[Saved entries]
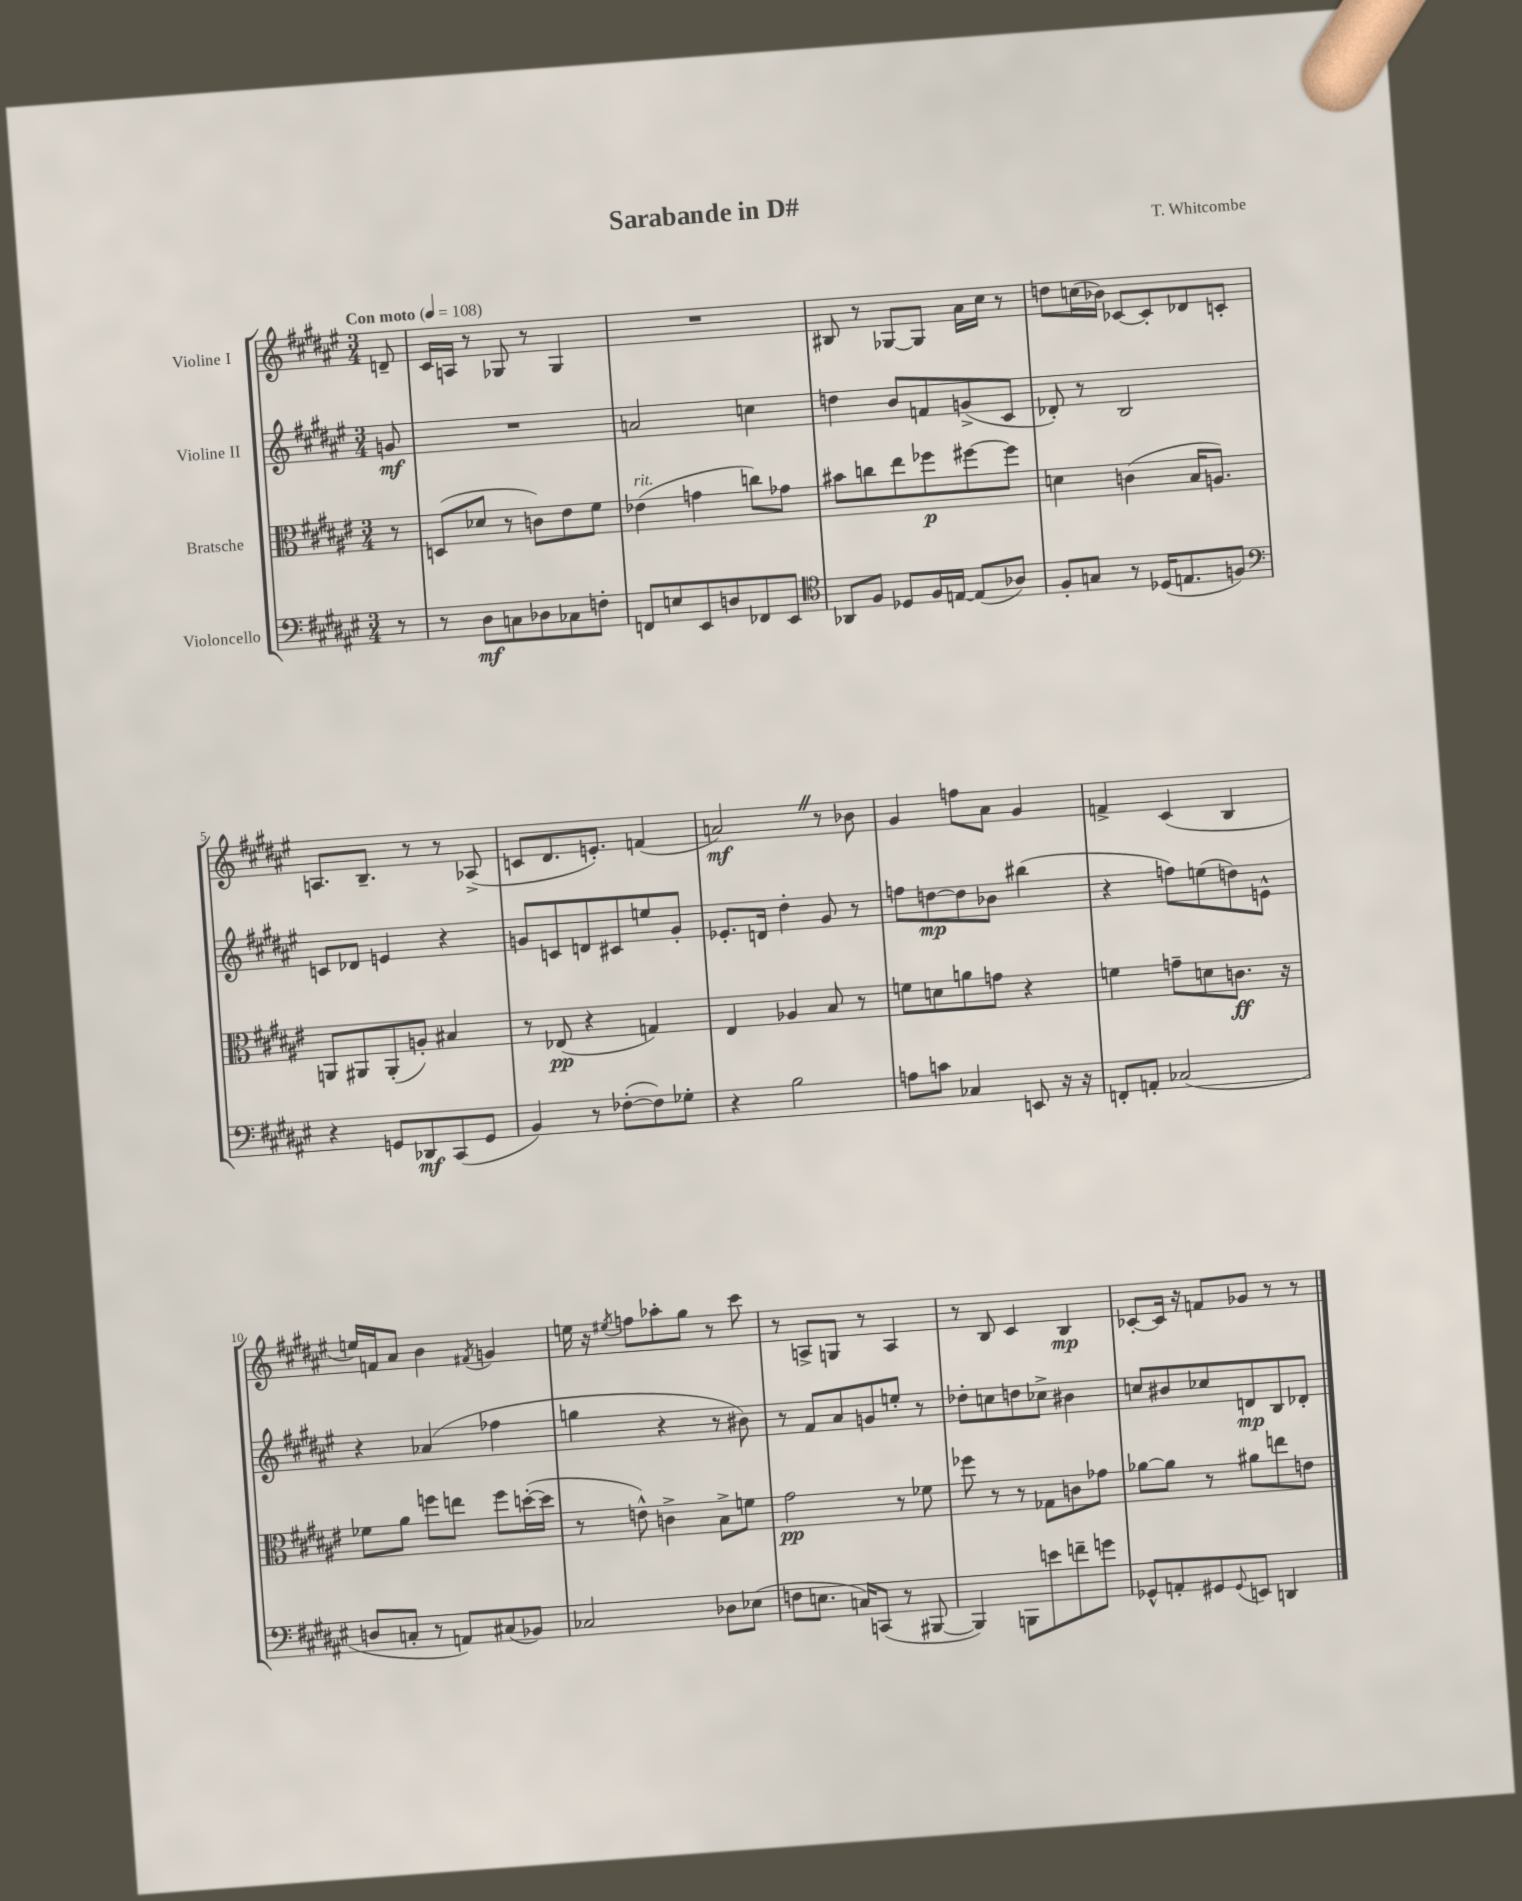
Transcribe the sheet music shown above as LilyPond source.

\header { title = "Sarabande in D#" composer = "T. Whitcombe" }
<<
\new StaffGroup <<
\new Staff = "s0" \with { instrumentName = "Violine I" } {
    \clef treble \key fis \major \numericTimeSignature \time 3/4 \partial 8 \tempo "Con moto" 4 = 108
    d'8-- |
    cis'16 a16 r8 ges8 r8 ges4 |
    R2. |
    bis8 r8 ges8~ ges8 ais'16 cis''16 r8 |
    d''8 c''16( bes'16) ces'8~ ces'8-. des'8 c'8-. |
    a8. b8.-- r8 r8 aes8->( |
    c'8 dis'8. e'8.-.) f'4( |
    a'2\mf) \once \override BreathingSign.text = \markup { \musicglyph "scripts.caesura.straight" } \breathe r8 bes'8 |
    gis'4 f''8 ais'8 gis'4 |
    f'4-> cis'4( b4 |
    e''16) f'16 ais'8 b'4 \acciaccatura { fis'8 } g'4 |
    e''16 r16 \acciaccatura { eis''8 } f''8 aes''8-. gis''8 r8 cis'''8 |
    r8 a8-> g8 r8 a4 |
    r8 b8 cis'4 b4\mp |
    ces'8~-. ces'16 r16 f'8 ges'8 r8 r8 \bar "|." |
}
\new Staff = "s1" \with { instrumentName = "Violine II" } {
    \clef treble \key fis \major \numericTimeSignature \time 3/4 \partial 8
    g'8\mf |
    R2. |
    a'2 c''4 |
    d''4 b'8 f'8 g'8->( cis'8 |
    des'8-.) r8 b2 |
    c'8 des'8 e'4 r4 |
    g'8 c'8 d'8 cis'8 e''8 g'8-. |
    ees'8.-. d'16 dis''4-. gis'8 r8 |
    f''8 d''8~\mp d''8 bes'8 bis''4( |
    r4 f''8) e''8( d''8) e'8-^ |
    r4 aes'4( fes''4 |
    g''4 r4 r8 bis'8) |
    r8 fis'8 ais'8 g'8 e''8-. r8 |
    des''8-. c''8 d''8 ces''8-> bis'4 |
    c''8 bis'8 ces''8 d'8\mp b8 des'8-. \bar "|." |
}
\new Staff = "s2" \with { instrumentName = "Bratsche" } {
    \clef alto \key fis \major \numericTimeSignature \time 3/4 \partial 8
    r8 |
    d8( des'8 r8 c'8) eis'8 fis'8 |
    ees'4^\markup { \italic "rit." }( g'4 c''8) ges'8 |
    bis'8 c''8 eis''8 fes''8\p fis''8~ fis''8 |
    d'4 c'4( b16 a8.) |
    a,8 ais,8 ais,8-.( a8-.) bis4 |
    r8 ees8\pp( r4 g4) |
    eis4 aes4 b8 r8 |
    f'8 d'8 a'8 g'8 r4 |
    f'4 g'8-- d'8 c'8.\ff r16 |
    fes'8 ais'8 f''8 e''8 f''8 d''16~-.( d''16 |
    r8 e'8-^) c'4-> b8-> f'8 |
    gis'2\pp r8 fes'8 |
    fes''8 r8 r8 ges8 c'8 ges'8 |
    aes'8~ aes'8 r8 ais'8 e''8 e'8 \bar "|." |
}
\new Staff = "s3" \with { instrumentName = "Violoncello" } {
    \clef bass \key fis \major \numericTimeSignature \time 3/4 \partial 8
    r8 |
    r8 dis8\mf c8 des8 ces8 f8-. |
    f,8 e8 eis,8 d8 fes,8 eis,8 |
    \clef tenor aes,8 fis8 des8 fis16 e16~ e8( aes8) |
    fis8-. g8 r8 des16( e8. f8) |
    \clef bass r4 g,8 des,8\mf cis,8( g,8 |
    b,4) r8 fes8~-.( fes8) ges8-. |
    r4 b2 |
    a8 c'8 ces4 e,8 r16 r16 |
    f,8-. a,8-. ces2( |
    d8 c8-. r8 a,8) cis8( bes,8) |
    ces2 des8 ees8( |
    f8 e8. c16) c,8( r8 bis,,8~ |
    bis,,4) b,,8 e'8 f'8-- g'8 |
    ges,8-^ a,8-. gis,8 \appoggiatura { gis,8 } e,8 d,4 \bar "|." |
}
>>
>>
...
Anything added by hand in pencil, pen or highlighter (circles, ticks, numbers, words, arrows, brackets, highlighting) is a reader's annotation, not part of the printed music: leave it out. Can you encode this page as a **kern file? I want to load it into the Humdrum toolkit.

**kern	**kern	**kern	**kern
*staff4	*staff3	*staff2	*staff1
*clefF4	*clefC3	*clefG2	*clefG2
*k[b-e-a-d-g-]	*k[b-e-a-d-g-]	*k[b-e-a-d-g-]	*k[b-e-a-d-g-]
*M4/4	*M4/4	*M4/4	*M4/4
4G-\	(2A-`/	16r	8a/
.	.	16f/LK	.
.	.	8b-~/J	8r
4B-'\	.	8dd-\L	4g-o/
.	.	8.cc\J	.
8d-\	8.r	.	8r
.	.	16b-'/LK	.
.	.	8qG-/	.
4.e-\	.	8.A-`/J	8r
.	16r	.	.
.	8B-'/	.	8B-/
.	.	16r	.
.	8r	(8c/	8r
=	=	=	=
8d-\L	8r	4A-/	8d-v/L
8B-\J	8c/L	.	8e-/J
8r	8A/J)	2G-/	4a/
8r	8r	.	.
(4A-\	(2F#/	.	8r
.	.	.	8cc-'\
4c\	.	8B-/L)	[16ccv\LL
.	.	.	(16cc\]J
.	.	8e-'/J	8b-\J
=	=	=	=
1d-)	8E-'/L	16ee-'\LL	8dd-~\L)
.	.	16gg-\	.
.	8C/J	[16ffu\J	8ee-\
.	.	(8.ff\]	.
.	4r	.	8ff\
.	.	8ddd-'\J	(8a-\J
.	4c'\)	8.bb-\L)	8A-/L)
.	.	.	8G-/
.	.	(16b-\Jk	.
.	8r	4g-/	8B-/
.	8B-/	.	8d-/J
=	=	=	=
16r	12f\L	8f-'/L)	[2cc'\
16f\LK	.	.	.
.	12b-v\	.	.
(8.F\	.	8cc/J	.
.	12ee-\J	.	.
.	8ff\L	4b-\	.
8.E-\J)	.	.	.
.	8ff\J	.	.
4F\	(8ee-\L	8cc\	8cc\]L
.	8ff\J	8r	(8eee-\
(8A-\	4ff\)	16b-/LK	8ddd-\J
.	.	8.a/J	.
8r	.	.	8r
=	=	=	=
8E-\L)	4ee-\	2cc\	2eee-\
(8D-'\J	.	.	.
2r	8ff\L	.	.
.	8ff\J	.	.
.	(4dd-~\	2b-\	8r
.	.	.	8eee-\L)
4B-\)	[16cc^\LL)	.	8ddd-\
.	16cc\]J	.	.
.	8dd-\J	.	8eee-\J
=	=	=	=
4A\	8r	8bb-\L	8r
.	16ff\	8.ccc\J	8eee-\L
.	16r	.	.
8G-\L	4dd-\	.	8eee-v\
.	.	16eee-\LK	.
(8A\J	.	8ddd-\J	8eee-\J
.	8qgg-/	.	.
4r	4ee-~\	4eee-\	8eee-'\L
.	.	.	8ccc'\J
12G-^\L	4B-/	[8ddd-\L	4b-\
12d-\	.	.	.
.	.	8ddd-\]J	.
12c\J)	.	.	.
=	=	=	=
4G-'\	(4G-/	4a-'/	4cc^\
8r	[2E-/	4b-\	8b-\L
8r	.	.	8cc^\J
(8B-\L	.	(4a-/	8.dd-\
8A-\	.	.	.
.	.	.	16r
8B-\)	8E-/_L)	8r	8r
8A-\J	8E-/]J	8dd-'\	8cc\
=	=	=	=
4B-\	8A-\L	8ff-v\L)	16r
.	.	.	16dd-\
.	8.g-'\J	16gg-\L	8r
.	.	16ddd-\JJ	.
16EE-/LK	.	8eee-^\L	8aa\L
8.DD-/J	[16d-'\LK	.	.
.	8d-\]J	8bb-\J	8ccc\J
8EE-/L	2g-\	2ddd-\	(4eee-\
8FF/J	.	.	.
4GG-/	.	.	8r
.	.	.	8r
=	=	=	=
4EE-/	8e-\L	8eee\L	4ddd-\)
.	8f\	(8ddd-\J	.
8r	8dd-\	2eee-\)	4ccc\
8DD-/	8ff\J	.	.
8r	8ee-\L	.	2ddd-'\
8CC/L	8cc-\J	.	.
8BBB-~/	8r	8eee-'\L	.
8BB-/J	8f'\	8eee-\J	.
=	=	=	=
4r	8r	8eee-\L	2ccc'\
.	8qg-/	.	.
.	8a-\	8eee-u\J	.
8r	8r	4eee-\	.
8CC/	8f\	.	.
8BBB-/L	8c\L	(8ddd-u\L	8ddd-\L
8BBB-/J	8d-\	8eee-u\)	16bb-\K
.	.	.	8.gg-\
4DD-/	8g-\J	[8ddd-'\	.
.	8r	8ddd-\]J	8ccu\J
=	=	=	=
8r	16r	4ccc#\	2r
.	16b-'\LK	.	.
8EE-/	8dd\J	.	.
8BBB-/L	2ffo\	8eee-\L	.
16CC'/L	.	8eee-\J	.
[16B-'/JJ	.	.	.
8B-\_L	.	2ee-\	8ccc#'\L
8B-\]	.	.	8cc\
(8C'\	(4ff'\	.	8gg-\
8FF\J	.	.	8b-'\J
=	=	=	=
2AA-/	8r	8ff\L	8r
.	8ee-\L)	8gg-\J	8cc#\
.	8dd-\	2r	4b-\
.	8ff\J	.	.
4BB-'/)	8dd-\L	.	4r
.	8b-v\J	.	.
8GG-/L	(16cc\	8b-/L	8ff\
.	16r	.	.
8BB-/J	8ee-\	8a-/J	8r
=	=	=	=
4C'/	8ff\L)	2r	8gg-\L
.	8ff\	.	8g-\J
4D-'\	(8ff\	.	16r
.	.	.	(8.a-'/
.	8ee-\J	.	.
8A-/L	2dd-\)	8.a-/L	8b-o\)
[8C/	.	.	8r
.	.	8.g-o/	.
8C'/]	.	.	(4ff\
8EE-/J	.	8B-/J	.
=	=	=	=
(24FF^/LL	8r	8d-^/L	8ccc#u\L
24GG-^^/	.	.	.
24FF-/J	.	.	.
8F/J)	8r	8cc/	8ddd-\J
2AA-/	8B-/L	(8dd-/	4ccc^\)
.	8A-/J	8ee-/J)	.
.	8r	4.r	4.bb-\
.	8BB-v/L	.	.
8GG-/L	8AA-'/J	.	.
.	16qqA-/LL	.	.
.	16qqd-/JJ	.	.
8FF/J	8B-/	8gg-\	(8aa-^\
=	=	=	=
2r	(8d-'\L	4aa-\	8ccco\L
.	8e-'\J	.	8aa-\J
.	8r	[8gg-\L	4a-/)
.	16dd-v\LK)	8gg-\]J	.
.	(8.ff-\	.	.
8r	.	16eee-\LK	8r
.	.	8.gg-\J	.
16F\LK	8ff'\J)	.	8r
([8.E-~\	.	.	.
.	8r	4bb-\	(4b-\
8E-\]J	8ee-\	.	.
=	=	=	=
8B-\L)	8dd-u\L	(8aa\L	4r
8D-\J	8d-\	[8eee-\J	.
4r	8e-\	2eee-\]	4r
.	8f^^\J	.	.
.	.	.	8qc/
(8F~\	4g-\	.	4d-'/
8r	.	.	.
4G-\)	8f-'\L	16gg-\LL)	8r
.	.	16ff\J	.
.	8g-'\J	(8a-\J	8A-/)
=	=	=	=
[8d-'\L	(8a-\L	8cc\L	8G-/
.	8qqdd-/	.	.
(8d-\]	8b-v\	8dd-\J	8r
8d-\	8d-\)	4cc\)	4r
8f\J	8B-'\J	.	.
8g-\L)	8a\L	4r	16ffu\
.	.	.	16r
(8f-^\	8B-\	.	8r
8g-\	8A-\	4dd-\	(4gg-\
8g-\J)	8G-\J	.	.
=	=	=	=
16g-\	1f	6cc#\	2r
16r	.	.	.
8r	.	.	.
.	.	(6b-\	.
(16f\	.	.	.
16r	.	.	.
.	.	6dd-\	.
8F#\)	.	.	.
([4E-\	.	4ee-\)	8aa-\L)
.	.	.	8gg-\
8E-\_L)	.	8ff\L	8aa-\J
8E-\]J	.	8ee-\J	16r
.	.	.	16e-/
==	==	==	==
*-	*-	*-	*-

> _Objective_
Pick out every line in the listing above that contains the string "Violine". Case must match.

> _Answer_
\new Staff = "s0" \with { instrumentName = "Violine I" } {
\new Staff = "s1" \with { instrumentName = "Violine II" } {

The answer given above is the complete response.